Data rows start
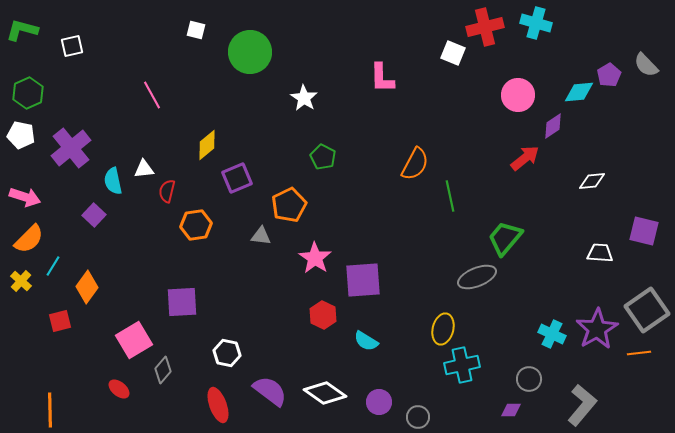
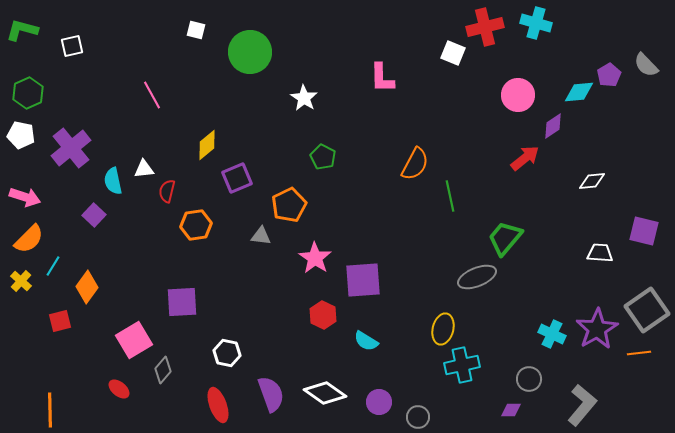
purple semicircle at (270, 391): moved 1 px right, 3 px down; rotated 33 degrees clockwise
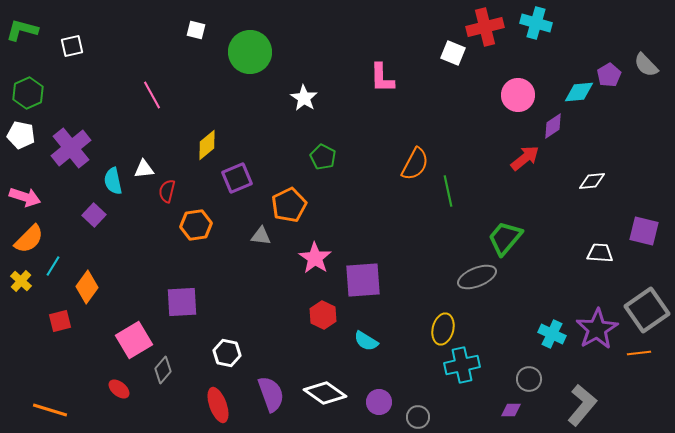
green line at (450, 196): moved 2 px left, 5 px up
orange line at (50, 410): rotated 72 degrees counterclockwise
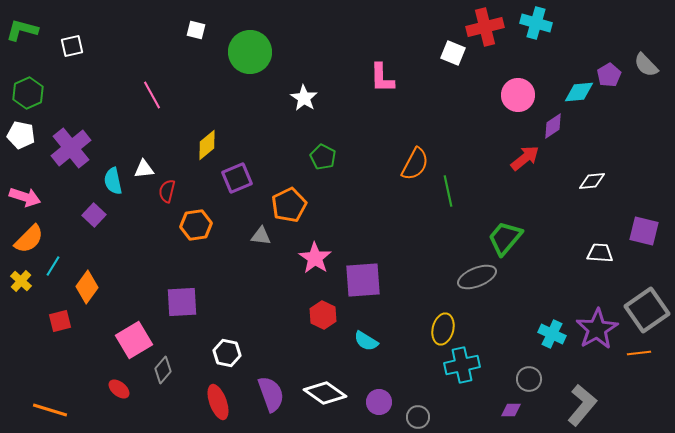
red ellipse at (218, 405): moved 3 px up
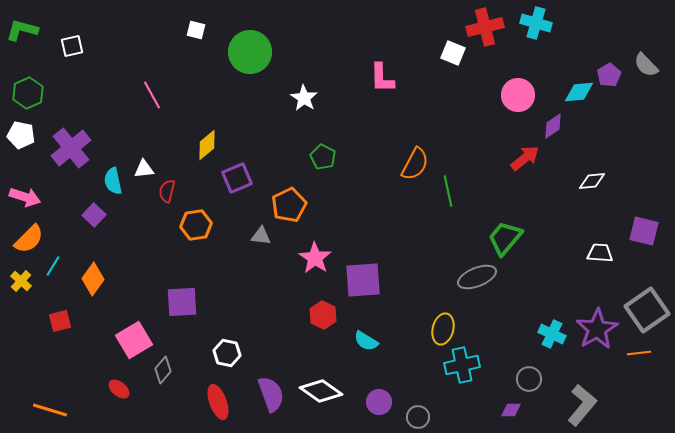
orange diamond at (87, 287): moved 6 px right, 8 px up
white diamond at (325, 393): moved 4 px left, 2 px up
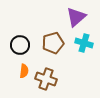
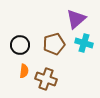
purple triangle: moved 2 px down
brown pentagon: moved 1 px right, 1 px down
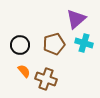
orange semicircle: rotated 48 degrees counterclockwise
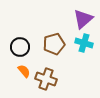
purple triangle: moved 7 px right
black circle: moved 2 px down
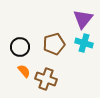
purple triangle: rotated 10 degrees counterclockwise
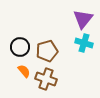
brown pentagon: moved 7 px left, 7 px down
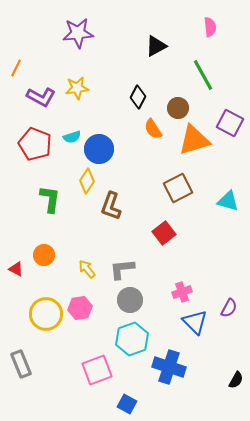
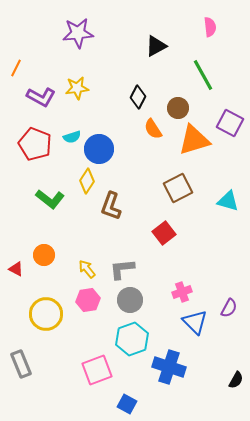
green L-shape: rotated 120 degrees clockwise
pink hexagon: moved 8 px right, 8 px up
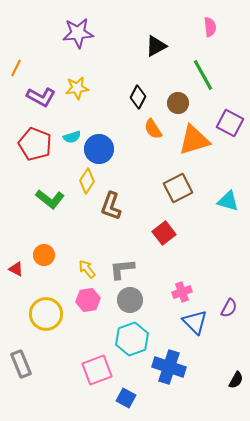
brown circle: moved 5 px up
blue square: moved 1 px left, 6 px up
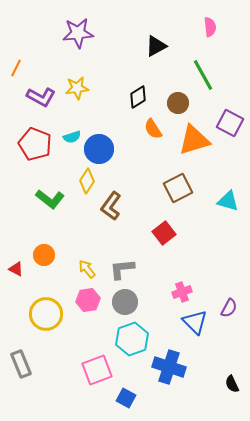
black diamond: rotated 30 degrees clockwise
brown L-shape: rotated 16 degrees clockwise
gray circle: moved 5 px left, 2 px down
black semicircle: moved 4 px left, 4 px down; rotated 126 degrees clockwise
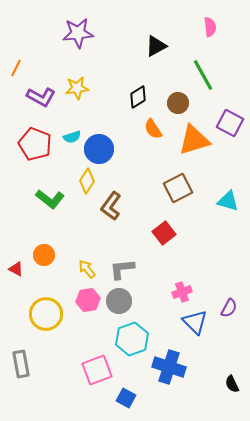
gray circle: moved 6 px left, 1 px up
gray rectangle: rotated 12 degrees clockwise
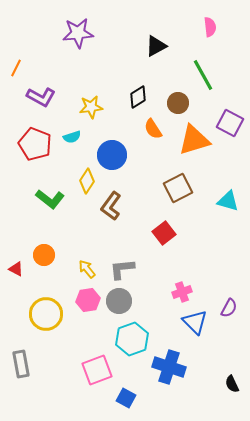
yellow star: moved 14 px right, 19 px down
blue circle: moved 13 px right, 6 px down
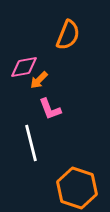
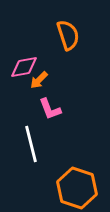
orange semicircle: rotated 40 degrees counterclockwise
white line: moved 1 px down
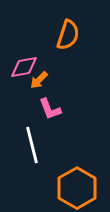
orange semicircle: rotated 36 degrees clockwise
white line: moved 1 px right, 1 px down
orange hexagon: rotated 12 degrees clockwise
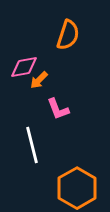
pink L-shape: moved 8 px right
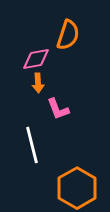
pink diamond: moved 12 px right, 8 px up
orange arrow: moved 1 px left, 3 px down; rotated 48 degrees counterclockwise
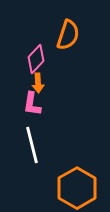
pink diamond: rotated 36 degrees counterclockwise
pink L-shape: moved 26 px left, 5 px up; rotated 30 degrees clockwise
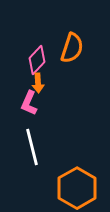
orange semicircle: moved 4 px right, 13 px down
pink diamond: moved 1 px right, 1 px down
pink L-shape: moved 3 px left, 1 px up; rotated 15 degrees clockwise
white line: moved 2 px down
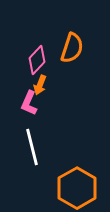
orange arrow: moved 2 px right, 2 px down; rotated 24 degrees clockwise
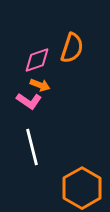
pink diamond: rotated 28 degrees clockwise
orange arrow: rotated 90 degrees counterclockwise
pink L-shape: moved 2 px up; rotated 80 degrees counterclockwise
orange hexagon: moved 5 px right
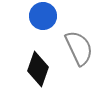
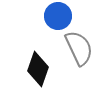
blue circle: moved 15 px right
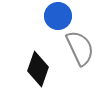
gray semicircle: moved 1 px right
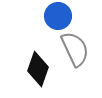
gray semicircle: moved 5 px left, 1 px down
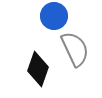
blue circle: moved 4 px left
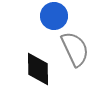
black diamond: rotated 20 degrees counterclockwise
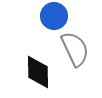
black diamond: moved 3 px down
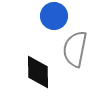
gray semicircle: rotated 144 degrees counterclockwise
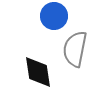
black diamond: rotated 8 degrees counterclockwise
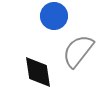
gray semicircle: moved 3 px right, 2 px down; rotated 27 degrees clockwise
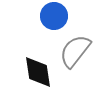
gray semicircle: moved 3 px left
Data rows end
§ **Exercise**:
Output the lines from the line with "red ellipse at (218, 405): moved 3 px up" to the line with "brown pentagon: moved 1 px right, 1 px down", both included, as a JSON list of strings with one string per line. Leave out the pictures and any blank lines.

§ **Solution**:
[
  "red ellipse at (218, 405): moved 3 px up",
  "orange diamond at (87, 287): moved 6 px right, 8 px up",
  "white diamond at (325, 393): moved 4 px left, 2 px up",
  "purple triangle: moved 2 px down",
  "brown pentagon: moved 1 px right, 1 px down"
]